## Extracted data
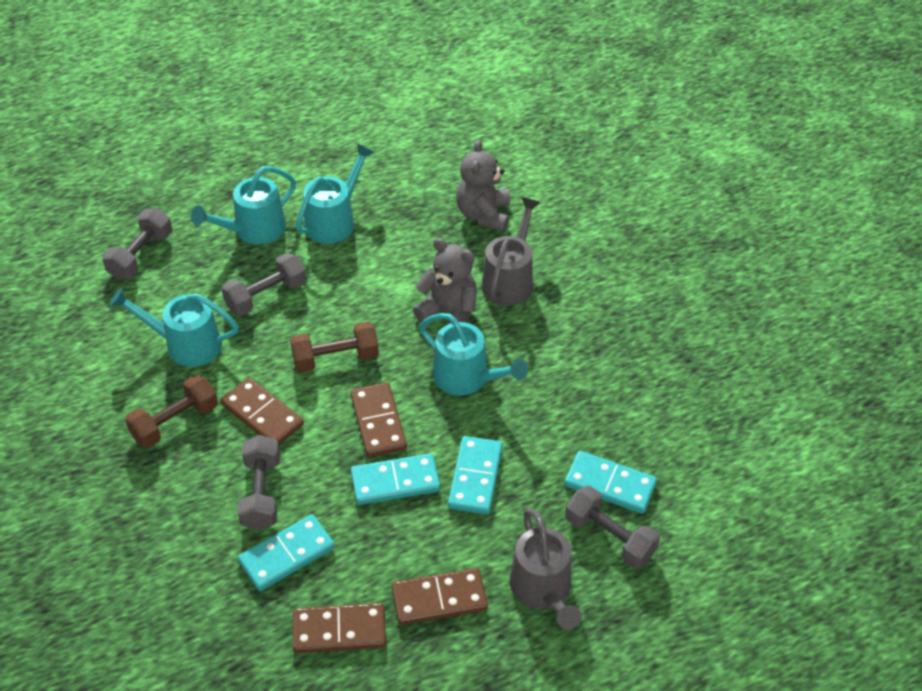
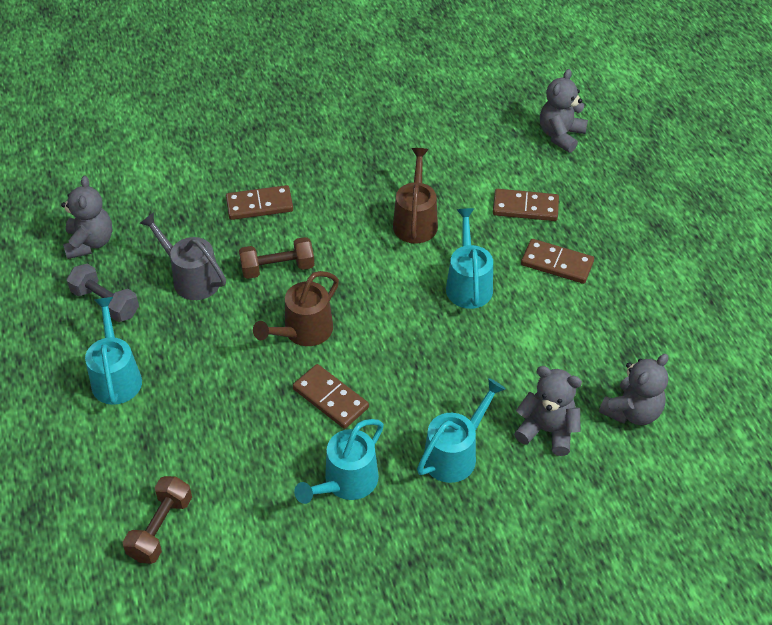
brown watering can: 0 -> 2
grey dumbbell: 4 -> 1
grey teddy bear: 2 -> 4
grey watering can: 2 -> 1
turquoise domino: 4 -> 0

## To do
Your copy should match the records above word for word, but without images.

## Response area
brown watering can: 0 -> 2
grey dumbbell: 4 -> 1
grey teddy bear: 2 -> 4
grey watering can: 2 -> 1
turquoise domino: 4 -> 0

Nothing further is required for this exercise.